> **Work task**:
Drop all pictures and repeat exactly the lines from the line holding "IC2: 74AHC595 -> 74HCT595" through the end of the records.

━━━━━━━━━━━━━━━━━━━━━━━━━━━━━━

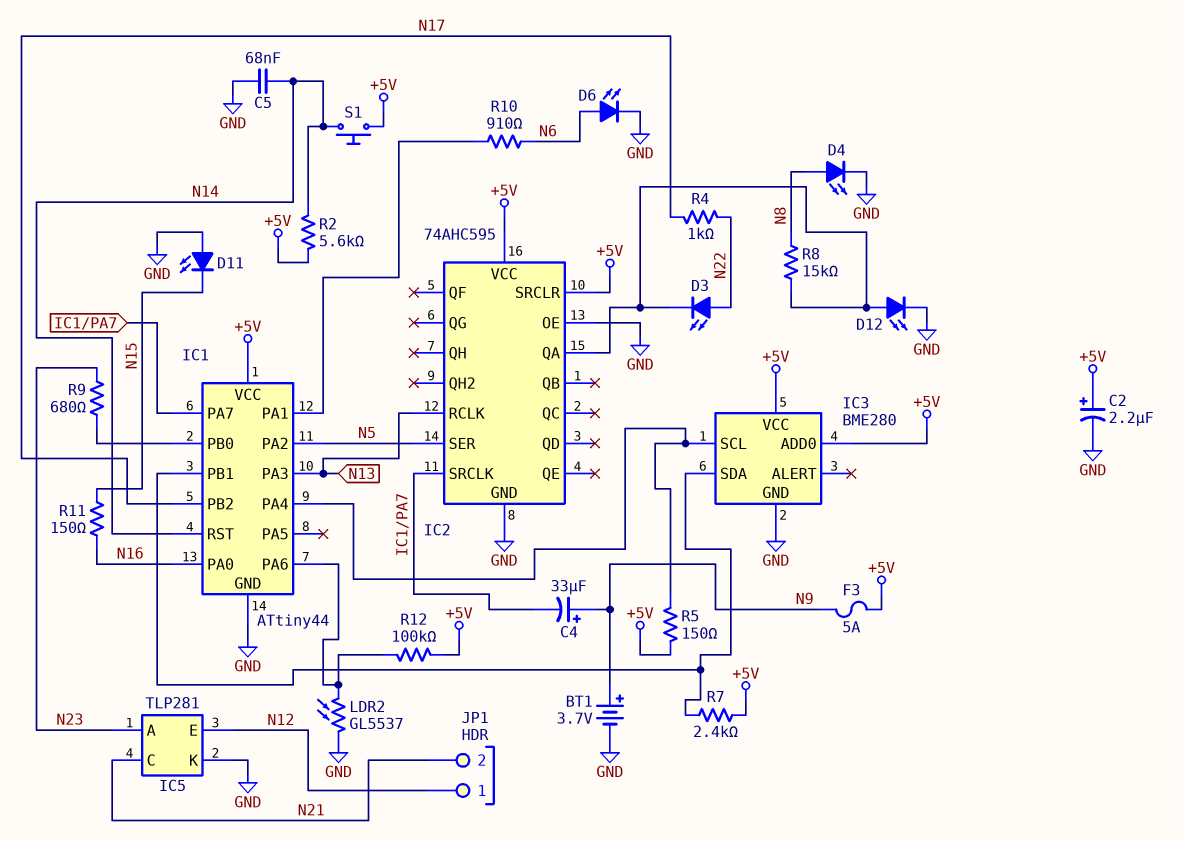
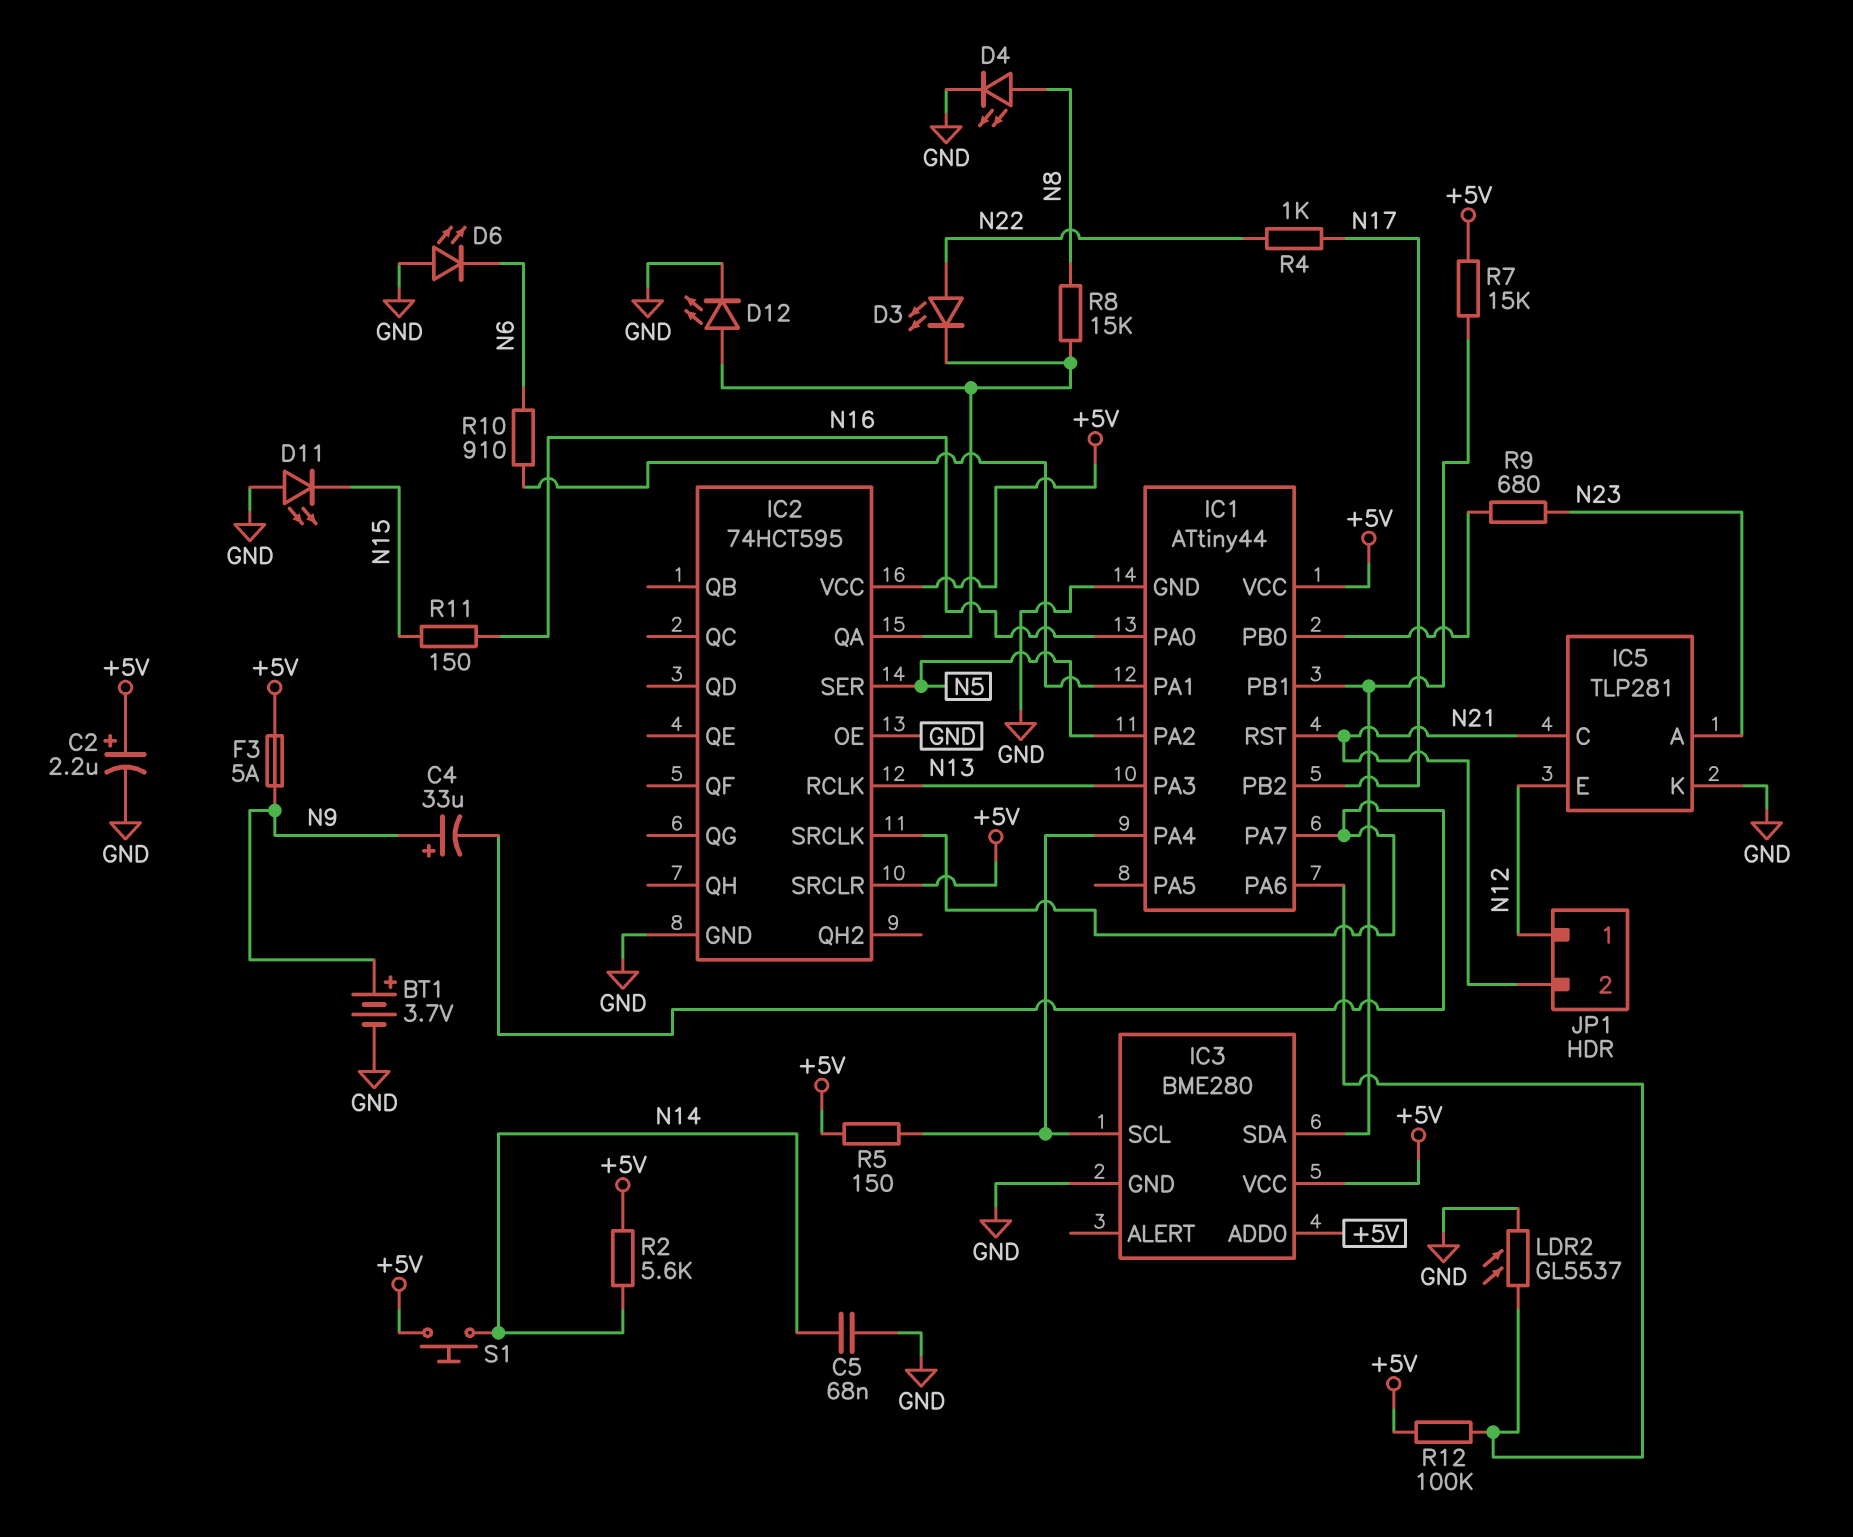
D6: LED (A N6, K GND) -> LED (A GND, K N6)
IC1 pin RST: N14 -> N21
IC2: 74AHC595 -> 74HCT595
R7: 2.4k (+5V, IC1/PB1) -> 15k (+5V, IC1/PB1)

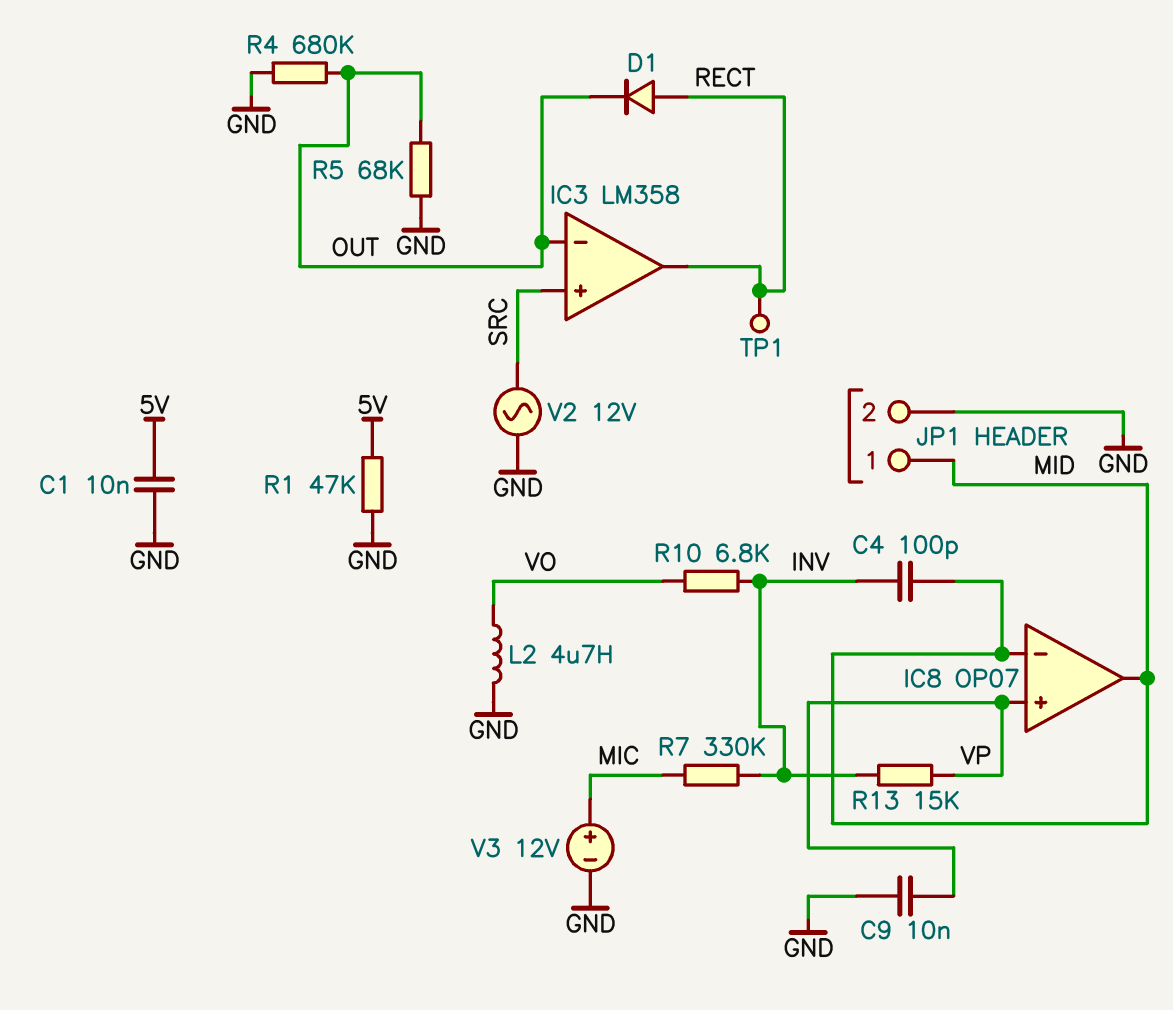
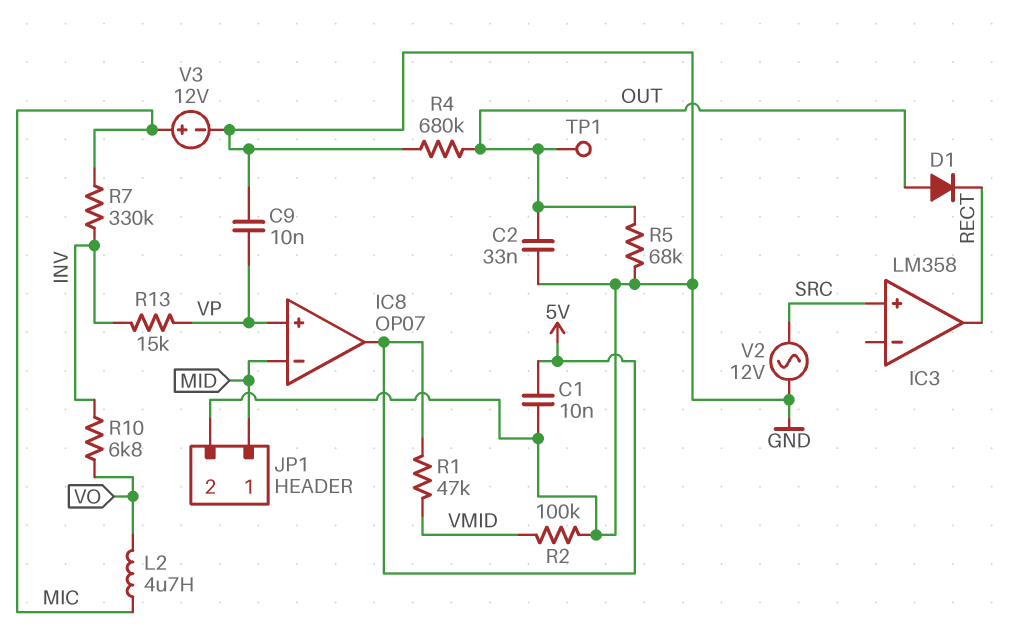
C2: none -> 33nF (GND, OUT)
C4: 100pF (INV, MID) -> none
D1: diode (A RECT, K OUT) -> diode (A OUT, K RECT)
IC3 pin in-: OUT -> none
IC8 pin out: MID -> 5V
L2: 4.7uH (GND, VO) -> 4.7uH (MIC, VO)
R1: 47k (5V, GND) -> 47k (5V, VMID)
R2: none -> 100k (GND, VMID)
TP1: test point (RECT) -> test point (OUT)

━━━━━━━━━━━━━━━━━━━━━━━━━━━━━━

> **Answer to the problem**:
IC2: 74AHC595 -> 74HCT595
R7: 2.4k (+5V, IC1/PB1) -> 15k (+5V, IC1/PB1)

C2: none -> 33nF (GND, OUT)
C4: 100pF (INV, MID) -> none
D1: diode (A RECT, K OUT) -> diode (A OUT, K RECT)
IC3 pin in-: OUT -> none
IC8 pin out: MID -> 5V
L2: 4.7uH (GND, VO) -> 4.7uH (MIC, VO)
R1: 47k (5V, GND) -> 47k (5V, VMID)
R2: none -> 100k (GND, VMID)
TP1: test point (RECT) -> test point (OUT)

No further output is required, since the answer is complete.